- **SOURCE RECORDS**
============

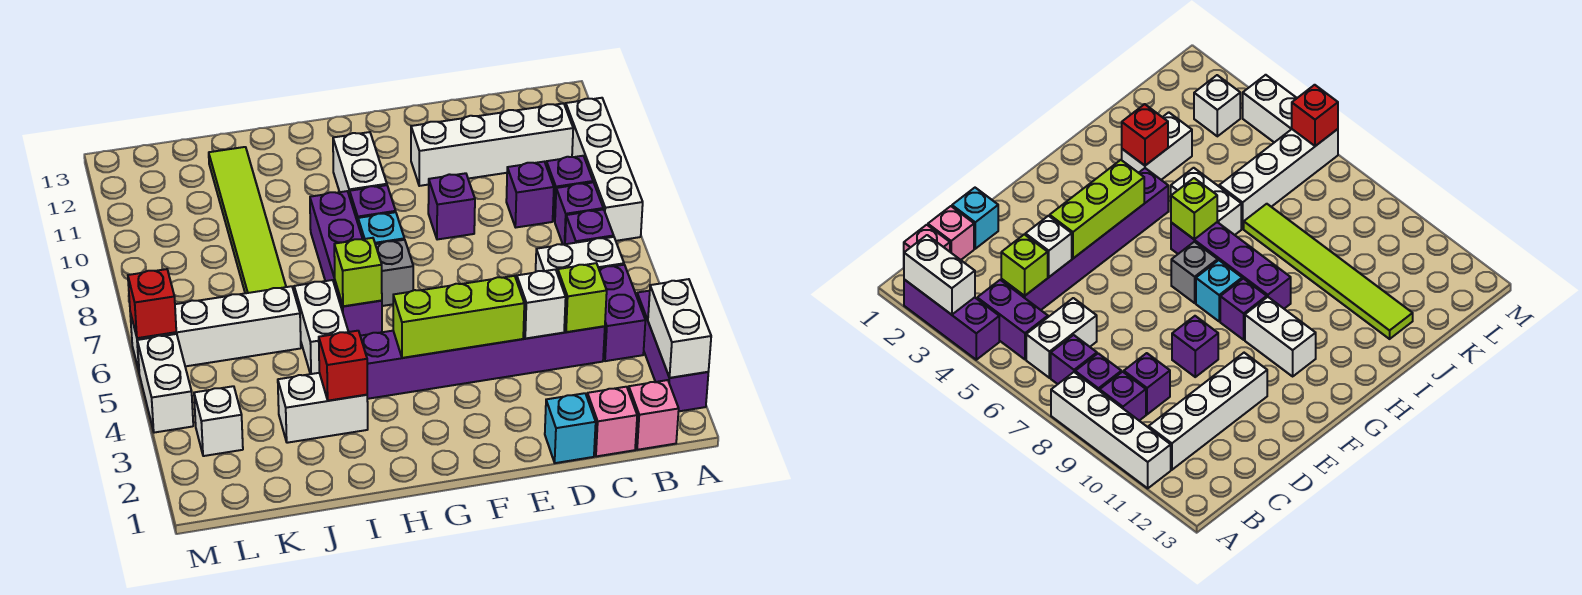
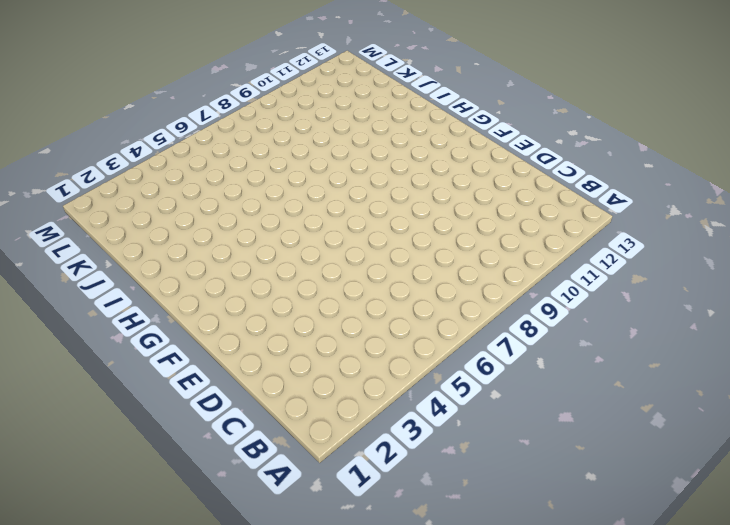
none -> purple brick A2:A4 level 1
none -> white brick A8:A11 level 1
none -> pink brick B1 level 1
none -> purple brick B4:B5 level 1

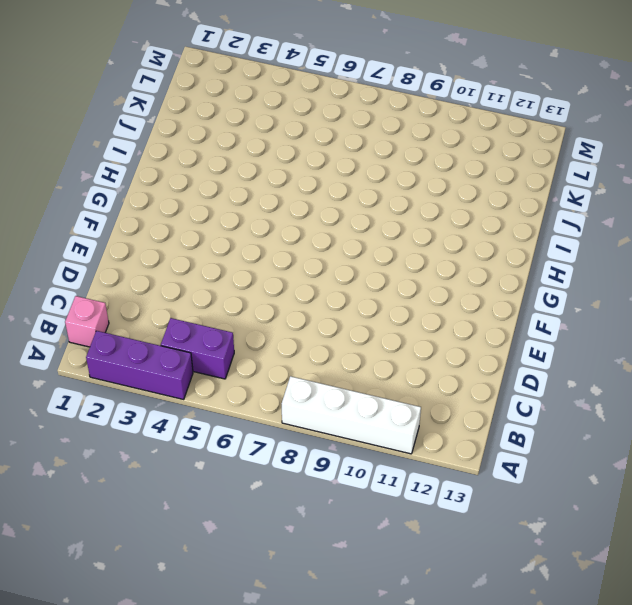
none -> white brick B6:C6 level 1
none -> purple brick B7 level 1
none -> purple brick B8 level 1
none -> purple brick B9 level 1

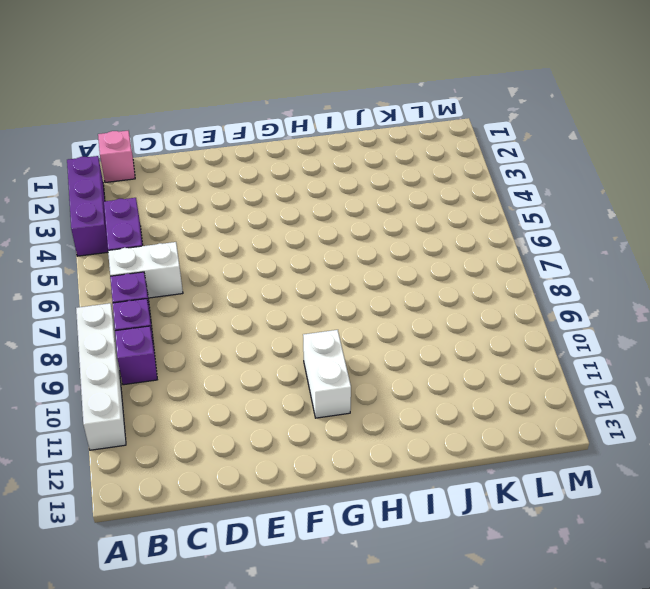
none -> white brick B11:E11 level 1
none -> pink brick C1 level 1
none -> purple brick C4:H4 level 1
none -> purple brick C9 level 1

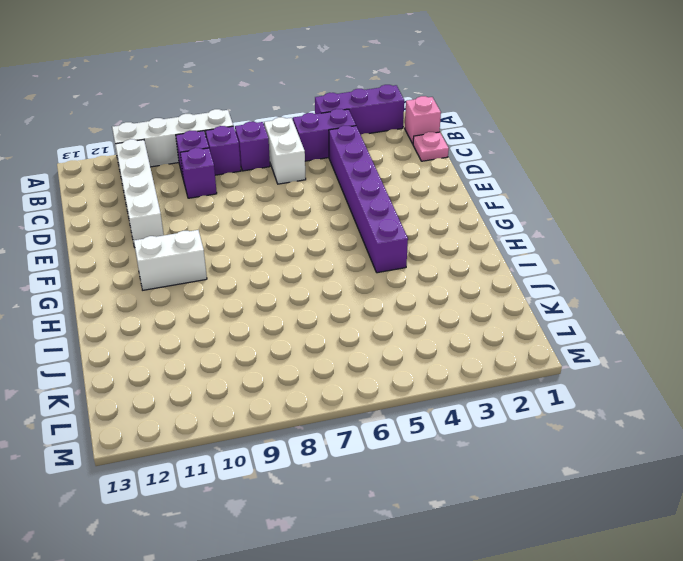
pink plate C1 level 1 -> pink brick C1 level 1
none -> cyan brick D1 level 1
none -> purple brick E9 level 1
none -> grey brick G7 level 1
none -> cyan brick G8 level 1

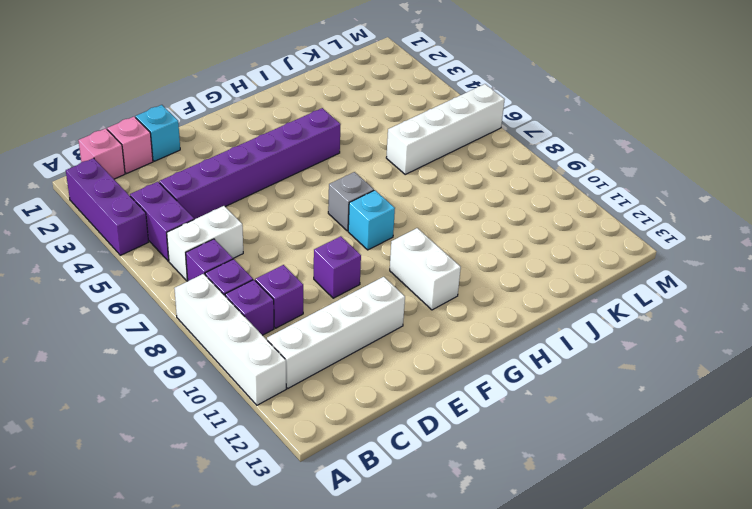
none -> purple brick G9 level 1
none -> purple brick H6:H9 level 1
none -> white brick I3:J3 level 1
none -> white brick I5:I6 level 1

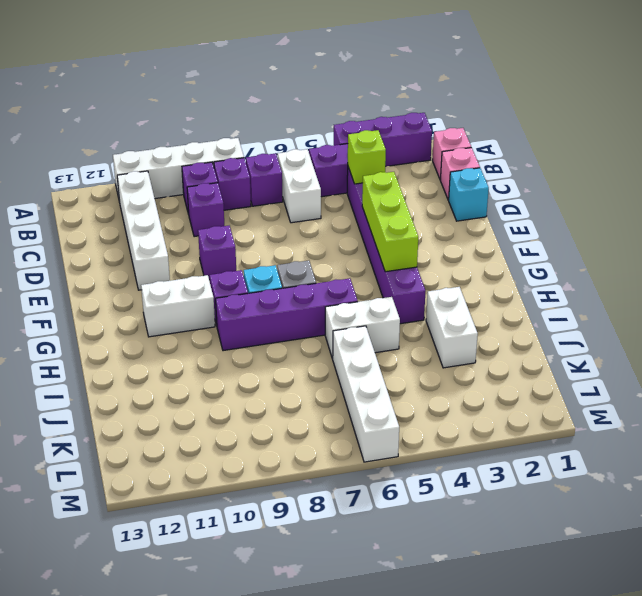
none -> lime tile J7:J12 level 1
none -> white brick L3 level 1
none -> white brick M4:M5 level 1
none -> white brick A2:A3 level 2

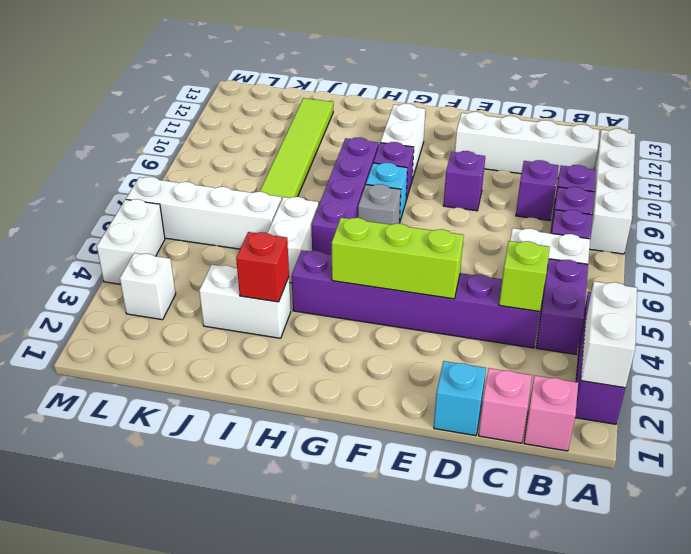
none -> white brick D4 level 2
none -> lime brick H6 level 2
none -> red brick M6 level 2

============

- **WORK ORDER**
Make an exact copy of every record, pictures excluded.

- **WRITTEN RESPONSE**
none -> purple brick A2:A4 level 1
none -> white brick A8:A11 level 1
none -> pink brick B1 level 1
none -> purple brick B4:B5 level 1

none -> white brick B6:C6 level 1
none -> purple brick B7 level 1
none -> purple brick B8 level 1
none -> purple brick B9 level 1

none -> white brick B11:E11 level 1
none -> pink brick C1 level 1
none -> purple brick C4:H4 level 1
none -> purple brick C9 level 1

pink plate C1 level 1 -> pink brick C1 level 1
none -> cyan brick D1 level 1
none -> purple brick E9 level 1
none -> grey brick G7 level 1
none -> cyan brick G8 level 1

none -> purple brick G9 level 1
none -> purple brick H6:H9 level 1
none -> white brick I3:J3 level 1
none -> white brick I5:I6 level 1

none -> lime tile J7:J12 level 1
none -> white brick L3 level 1
none -> white brick M4:M5 level 1
none -> white brick A2:A3 level 2

none -> white brick D4 level 2
none -> lime brick H6 level 2
none -> red brick M6 level 2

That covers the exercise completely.